■ 課題の内容 ■
以下の記録から、文字列「acciaccatura」を含む行をすべて抜き出して示してください。大文字と小文字は区別する。

■ 演習用データ ■
================================
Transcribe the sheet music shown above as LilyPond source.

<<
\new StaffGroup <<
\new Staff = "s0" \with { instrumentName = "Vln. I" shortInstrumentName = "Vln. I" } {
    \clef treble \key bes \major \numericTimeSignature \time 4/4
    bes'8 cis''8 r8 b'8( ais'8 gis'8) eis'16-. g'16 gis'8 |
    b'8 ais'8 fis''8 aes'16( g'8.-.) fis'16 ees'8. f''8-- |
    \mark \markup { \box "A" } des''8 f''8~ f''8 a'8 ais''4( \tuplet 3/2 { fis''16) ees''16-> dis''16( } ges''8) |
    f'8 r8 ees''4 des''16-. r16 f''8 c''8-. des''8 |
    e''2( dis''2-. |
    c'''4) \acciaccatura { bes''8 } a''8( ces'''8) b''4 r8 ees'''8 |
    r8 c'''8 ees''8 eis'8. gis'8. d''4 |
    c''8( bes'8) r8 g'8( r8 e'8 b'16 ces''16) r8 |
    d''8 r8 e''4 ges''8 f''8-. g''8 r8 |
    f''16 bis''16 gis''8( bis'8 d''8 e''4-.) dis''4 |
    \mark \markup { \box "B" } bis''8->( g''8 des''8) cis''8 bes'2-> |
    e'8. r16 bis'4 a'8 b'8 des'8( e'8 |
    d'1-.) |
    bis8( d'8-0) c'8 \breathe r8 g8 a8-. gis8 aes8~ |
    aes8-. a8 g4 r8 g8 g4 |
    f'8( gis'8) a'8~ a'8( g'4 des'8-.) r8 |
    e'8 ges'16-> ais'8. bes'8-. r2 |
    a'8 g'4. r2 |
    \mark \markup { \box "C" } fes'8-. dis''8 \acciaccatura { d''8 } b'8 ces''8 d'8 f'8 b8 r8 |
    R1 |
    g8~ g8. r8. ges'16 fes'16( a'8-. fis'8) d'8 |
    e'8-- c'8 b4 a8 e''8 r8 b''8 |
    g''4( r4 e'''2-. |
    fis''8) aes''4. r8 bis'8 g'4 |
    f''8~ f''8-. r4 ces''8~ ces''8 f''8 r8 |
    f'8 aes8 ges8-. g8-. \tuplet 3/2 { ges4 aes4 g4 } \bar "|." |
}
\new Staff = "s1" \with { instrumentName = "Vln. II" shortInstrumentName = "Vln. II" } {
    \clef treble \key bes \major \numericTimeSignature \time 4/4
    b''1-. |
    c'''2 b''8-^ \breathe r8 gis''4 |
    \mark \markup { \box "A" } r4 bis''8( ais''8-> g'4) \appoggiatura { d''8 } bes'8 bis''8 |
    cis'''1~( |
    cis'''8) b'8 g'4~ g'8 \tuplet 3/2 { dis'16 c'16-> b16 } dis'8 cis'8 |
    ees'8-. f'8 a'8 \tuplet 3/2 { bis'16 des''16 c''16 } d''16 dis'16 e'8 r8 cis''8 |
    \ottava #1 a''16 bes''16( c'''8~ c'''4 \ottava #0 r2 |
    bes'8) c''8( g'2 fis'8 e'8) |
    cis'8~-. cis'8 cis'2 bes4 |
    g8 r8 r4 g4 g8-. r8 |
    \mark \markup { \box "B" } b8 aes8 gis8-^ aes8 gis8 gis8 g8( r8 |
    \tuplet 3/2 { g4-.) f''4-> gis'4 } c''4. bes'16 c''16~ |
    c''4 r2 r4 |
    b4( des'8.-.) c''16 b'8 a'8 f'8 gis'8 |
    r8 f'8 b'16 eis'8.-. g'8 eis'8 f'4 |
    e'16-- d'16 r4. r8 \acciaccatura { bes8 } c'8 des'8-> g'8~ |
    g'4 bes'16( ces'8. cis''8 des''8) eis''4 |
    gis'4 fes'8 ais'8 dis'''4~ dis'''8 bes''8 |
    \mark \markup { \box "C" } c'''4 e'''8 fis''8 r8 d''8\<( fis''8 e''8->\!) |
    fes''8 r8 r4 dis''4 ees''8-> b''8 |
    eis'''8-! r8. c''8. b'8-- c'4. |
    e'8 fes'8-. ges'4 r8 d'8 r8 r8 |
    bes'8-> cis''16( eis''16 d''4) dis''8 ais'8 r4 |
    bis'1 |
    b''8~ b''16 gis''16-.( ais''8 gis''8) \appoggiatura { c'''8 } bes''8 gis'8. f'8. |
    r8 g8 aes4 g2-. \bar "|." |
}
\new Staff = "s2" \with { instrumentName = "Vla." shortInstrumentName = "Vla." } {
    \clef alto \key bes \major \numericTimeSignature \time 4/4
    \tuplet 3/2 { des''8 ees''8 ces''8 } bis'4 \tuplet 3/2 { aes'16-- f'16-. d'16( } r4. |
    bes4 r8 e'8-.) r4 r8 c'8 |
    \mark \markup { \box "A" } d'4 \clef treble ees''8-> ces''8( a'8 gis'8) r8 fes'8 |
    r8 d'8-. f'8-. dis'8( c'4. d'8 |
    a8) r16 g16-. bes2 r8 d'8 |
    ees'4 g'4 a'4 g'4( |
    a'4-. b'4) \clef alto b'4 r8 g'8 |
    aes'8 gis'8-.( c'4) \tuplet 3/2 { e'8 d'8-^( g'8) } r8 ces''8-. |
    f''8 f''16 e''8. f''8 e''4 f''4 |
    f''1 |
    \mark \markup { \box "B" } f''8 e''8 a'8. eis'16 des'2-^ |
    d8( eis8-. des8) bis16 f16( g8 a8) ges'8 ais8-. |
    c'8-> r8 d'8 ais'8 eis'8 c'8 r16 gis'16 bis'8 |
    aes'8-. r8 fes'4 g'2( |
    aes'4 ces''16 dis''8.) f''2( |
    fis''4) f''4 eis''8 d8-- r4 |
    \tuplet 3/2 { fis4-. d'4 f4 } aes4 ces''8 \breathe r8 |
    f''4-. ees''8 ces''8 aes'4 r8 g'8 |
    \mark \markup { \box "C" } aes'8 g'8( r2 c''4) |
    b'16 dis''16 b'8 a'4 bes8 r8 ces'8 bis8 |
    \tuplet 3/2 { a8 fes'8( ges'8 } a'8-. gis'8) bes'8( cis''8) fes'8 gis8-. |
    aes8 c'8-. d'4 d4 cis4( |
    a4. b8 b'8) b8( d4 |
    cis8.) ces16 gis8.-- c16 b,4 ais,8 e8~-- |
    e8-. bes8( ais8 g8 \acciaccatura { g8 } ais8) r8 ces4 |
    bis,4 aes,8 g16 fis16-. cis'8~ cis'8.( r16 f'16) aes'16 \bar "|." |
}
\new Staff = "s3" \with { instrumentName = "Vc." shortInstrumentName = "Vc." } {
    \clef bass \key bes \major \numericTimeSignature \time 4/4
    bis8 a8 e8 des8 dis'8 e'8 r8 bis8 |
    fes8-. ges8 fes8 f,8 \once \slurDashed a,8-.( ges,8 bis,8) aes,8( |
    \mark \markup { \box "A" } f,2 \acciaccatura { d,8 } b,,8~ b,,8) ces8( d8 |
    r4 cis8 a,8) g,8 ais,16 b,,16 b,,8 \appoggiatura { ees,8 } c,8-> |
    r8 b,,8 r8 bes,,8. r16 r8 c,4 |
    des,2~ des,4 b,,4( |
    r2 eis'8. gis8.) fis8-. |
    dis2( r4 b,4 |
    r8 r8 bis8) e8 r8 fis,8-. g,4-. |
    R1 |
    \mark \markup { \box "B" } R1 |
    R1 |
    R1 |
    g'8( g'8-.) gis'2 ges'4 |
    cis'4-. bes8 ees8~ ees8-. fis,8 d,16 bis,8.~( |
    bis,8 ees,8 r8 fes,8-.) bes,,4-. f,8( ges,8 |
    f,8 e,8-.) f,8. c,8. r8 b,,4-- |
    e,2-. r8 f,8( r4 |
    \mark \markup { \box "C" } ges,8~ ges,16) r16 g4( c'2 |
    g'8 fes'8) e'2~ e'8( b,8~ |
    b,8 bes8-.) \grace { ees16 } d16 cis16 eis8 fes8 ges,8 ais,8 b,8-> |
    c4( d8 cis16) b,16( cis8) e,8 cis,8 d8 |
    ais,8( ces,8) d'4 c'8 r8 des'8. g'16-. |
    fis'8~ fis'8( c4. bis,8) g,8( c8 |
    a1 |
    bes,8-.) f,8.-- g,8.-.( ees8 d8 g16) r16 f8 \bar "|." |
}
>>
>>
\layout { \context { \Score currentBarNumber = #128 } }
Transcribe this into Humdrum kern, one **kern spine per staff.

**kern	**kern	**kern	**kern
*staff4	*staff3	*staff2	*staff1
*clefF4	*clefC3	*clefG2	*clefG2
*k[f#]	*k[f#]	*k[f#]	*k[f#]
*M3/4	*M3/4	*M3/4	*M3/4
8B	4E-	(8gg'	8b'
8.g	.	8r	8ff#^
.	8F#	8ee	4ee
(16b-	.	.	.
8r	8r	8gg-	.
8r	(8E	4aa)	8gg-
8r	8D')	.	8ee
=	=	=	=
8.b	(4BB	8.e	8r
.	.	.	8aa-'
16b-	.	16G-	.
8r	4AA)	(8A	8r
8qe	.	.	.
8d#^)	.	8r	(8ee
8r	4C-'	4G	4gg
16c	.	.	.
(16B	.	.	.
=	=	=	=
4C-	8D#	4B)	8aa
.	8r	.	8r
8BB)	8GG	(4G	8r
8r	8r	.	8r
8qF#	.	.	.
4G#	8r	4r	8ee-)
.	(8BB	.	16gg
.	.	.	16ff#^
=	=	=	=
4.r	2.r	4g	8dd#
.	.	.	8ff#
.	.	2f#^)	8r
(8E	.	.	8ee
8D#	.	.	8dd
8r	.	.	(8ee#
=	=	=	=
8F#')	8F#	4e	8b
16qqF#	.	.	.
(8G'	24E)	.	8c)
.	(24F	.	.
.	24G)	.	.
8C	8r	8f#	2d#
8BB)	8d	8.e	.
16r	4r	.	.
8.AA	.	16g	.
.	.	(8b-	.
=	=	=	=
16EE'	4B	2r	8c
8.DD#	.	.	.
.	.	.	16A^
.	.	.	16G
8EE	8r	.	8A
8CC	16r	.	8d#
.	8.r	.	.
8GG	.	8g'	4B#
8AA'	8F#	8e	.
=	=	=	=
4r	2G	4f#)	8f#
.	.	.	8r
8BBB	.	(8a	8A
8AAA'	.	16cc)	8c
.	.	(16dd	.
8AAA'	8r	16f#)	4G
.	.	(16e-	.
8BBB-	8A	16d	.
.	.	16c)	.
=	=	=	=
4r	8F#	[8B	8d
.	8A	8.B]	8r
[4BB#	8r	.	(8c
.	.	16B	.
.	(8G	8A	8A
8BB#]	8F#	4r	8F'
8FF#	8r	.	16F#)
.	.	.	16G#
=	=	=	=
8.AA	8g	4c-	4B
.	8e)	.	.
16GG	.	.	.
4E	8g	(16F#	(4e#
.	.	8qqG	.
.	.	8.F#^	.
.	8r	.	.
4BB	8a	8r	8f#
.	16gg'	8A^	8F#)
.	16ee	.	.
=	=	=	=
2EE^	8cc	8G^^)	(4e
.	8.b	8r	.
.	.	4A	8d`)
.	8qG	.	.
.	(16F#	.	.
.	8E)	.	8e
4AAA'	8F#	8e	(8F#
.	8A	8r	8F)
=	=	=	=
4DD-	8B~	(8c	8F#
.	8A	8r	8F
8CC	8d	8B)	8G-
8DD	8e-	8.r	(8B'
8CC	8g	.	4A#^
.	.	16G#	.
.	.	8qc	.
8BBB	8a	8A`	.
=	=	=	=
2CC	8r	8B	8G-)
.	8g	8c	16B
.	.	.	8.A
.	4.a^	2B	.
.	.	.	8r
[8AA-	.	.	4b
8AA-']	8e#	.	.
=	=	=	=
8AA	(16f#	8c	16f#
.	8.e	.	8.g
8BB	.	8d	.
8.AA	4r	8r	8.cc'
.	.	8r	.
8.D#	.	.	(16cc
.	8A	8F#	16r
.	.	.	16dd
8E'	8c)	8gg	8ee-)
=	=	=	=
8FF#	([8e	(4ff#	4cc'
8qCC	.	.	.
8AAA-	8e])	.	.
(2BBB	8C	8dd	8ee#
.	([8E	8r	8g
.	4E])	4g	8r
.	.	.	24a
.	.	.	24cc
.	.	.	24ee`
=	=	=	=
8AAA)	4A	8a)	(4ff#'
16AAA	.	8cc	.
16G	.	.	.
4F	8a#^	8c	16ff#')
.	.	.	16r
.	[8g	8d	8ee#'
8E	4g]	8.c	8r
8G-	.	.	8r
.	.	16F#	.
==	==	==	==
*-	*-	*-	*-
================================
■ 解答 ■
    c'''4) \acciaccatura { bes''8 } a''8( ces'''8) b''4 r8 ees'''8 |
    \mark \markup { \box "C" } fes'8-. dis''8 \acciaccatura { d''8 } b'8 ces''8 d'8 f'8 b8 r8 |
    e'16-- d'16 r4. r8 \acciaccatura { bes8 } c'8 des'8-> g'8~ |
    e8-. bes8( ais8 g8 \acciaccatura { g8 } ais8) r8 ces4 |
    \mark \markup { \box "A" } f,2 \acciaccatura { d,8 } b,,8~ b,,8) ces8( d8 |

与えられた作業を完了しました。